─── DATA TO USE ───
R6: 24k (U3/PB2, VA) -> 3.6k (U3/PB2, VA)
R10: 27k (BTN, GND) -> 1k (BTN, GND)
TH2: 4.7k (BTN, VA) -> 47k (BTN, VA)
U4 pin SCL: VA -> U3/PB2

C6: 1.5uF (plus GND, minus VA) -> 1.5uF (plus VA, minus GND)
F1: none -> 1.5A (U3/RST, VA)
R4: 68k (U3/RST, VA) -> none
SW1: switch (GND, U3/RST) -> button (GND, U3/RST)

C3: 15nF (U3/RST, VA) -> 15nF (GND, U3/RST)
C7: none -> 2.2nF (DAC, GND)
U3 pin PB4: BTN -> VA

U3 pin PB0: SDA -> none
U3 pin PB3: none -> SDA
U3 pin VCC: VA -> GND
───
# WHAT THIS TASK INVOLVES:
Write out every entry once more, precisely as it stands.

# ANSWER BOX:
R6: 24k (U3/PB2, VA) -> 3.6k (U3/PB2, VA)
R10: 27k (BTN, GND) -> 1k (BTN, GND)
TH2: 4.7k (BTN, VA) -> 47k (BTN, VA)
U4 pin SCL: VA -> U3/PB2

C6: 1.5uF (plus GND, minus VA) -> 1.5uF (plus VA, minus GND)
F1: none -> 1.5A (U3/RST, VA)
R4: 68k (U3/RST, VA) -> none
SW1: switch (GND, U3/RST) -> button (GND, U3/RST)

C3: 15nF (U3/RST, VA) -> 15nF (GND, U3/RST)
C7: none -> 2.2nF (DAC, GND)
U3 pin PB4: BTN -> VA

U3 pin PB0: SDA -> none
U3 pin PB3: none -> SDA
U3 pin VCC: VA -> GND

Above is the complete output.